Spatial grounding data:
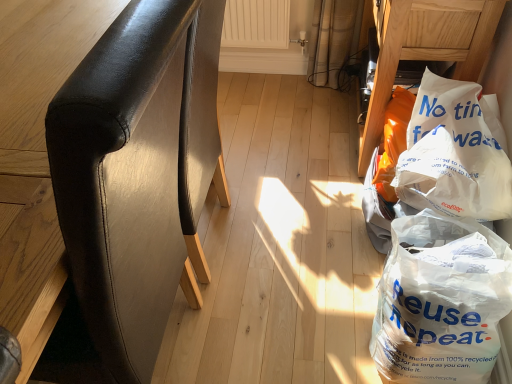
Question: Relative to black leather chair at left, which ranks as the second furniture in right-to-left order, is white plastic bag at lower right, which is the second plastic bag from top to bottom, in front or behind?

Choices:
 (A) front
 (B) behind

Answer: (B)

Question: Is white plastic bag at lower right, which is the second plastic bag from top to bottom, spatially inside black leather chair at left, which ranks as the second furniture in right-to-left order, or outside of it?

Choices:
 (A) outside
 (B) inside

Answer: (A)

Question: Which object is positioned farthest from the white plastic bag at lower right, the second furniture when ordered from left to right?

Choices:
 (A) white plastic bag at lower right, positioned as the 1th plastic bag in bottom-to-top order
 (B) black leather chair at left, the first furniture from the left
 (C) white paper bag at lower right, the second plastic bag when ordered from bottom to top

Answer: (B)

Question: Which of these objects is positioned farthest from the white paper bag at lower right, the second plastic bag when ordered from bottom to top?

Choices:
 (A) black leather chair at left, the first furniture from the left
 (B) white plastic bag at lower right, positioned as the 1th plastic bag in bottom-to-top order
 (C) white plastic bag at lower right, which is the 1th furniture in right-to-left order

Answer: (A)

- Exercise description -
List every line above that contains the word "front".

- Expected output -
Question: Relative to black leather chair at left, which ranks as the second furniture in right-to-left order, is white plastic bag at lower right, which is the second plastic bag from top to bottom, in front or behind?
 (A) front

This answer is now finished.